◆ Given data ◆
○ ○ ○ ○ ○

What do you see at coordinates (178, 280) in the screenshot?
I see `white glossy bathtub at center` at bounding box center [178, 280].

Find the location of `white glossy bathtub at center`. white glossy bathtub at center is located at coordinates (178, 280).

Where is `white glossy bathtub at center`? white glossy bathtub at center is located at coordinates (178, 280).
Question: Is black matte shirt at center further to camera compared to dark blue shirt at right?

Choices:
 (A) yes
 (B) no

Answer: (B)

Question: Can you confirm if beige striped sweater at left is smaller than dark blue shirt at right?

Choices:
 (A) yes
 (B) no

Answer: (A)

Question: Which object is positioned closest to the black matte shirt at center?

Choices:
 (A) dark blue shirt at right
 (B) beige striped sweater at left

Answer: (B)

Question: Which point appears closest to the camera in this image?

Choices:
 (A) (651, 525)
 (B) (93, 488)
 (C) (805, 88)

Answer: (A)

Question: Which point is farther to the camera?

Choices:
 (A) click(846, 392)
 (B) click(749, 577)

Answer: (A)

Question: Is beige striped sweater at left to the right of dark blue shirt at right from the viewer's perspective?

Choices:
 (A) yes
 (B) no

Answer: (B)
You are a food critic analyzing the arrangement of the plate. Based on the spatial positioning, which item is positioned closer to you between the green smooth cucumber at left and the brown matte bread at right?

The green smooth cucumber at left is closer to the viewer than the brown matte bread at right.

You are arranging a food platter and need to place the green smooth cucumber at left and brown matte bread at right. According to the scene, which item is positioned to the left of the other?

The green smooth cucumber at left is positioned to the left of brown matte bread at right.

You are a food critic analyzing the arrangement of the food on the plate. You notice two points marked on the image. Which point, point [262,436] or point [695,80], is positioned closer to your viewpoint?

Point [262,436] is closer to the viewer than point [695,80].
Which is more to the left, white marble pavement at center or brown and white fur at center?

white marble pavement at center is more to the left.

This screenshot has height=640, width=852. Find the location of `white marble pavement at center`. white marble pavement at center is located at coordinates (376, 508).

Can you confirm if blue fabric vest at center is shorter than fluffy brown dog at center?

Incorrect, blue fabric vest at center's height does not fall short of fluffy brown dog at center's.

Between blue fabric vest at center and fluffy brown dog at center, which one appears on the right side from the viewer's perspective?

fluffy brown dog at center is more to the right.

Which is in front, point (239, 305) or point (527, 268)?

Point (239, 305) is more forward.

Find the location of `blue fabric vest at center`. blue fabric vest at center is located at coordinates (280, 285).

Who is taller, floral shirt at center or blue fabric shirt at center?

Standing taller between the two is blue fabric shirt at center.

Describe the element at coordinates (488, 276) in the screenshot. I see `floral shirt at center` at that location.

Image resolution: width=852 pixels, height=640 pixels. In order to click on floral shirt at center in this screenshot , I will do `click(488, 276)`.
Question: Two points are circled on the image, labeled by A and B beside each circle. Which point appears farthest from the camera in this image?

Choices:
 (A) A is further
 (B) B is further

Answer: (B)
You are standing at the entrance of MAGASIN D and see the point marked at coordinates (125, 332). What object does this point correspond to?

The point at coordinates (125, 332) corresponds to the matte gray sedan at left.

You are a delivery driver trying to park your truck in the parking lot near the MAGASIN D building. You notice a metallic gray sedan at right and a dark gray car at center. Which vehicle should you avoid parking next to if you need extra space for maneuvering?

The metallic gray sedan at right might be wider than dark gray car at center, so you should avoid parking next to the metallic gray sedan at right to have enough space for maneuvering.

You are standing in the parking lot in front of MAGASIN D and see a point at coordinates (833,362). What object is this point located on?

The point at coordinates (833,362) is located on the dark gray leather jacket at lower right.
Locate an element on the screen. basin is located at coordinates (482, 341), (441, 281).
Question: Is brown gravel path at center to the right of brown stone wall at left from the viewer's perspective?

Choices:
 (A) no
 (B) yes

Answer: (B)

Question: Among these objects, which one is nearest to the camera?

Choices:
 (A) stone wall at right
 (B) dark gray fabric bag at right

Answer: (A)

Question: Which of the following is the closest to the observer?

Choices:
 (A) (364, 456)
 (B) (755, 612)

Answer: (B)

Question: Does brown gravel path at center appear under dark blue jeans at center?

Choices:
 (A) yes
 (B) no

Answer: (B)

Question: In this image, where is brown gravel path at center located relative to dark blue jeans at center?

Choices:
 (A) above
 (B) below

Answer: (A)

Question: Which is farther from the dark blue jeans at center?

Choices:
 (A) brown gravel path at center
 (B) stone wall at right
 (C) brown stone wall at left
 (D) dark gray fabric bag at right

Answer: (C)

○ ○ ○ ○ ○

◆ Exercise directions ◆
Please locate every line in the data above that contains the string "click" and copy each of those lines. Case matters.

◆ Exercise output ◆
 (A) click(846, 392)
 (B) click(749, 577)
Image resolution: width=852 pixels, height=640 pixels. In order to click on floral shirt at center in this screenshot , I will do `click(488, 276)`.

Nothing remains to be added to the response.